+++ Dataset +++

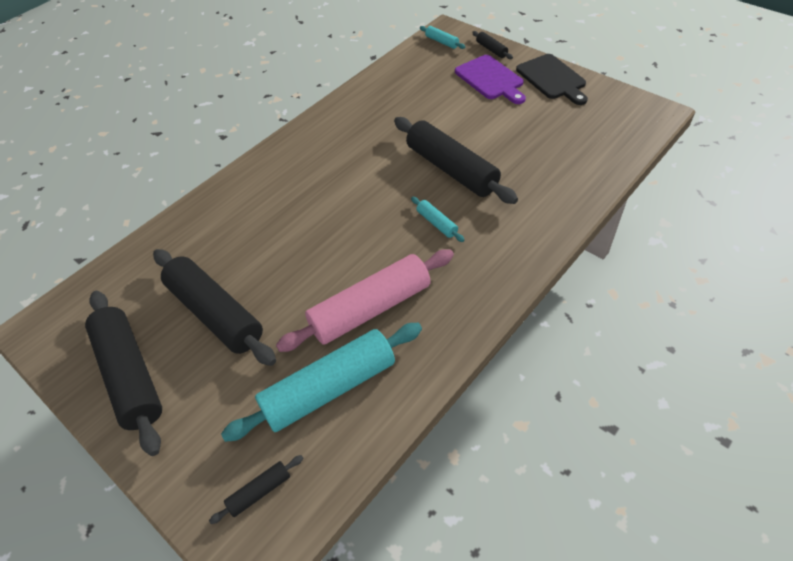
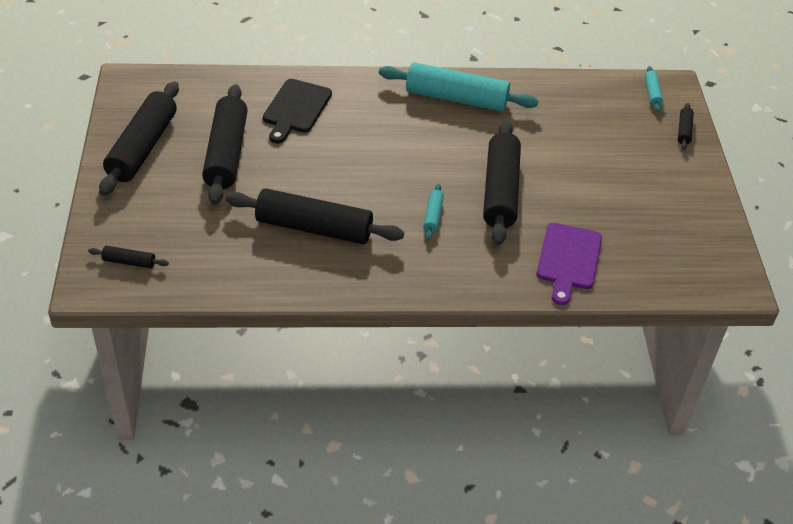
camera: 40 degrees right, 5 degrees down
turquoise rolling pin [221,323,422,442] -> turquoise rolling pin moved to [379,62,539,111]
pink rolling pin [276,249,454,352] -> black rolling pin [226,188,404,244]
purple cutting board [455,55,526,104] -> purple cutting board moved to [537,223,602,305]
black cutting board [516,54,588,105] -> black cutting board moved to [263,79,332,144]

+++

Exercise prompt:
Output the entries exactly and keep every picture out of them.

Task output:
camera: 40 degrees right, 5 degrees down
turquoise rolling pin [221,323,422,442] -> turquoise rolling pin moved to [379,62,539,111]
pink rolling pin [276,249,454,352] -> black rolling pin [226,188,404,244]
purple cutting board [455,55,526,104] -> purple cutting board moved to [537,223,602,305]
black cutting board [516,54,588,105] -> black cutting board moved to [263,79,332,144]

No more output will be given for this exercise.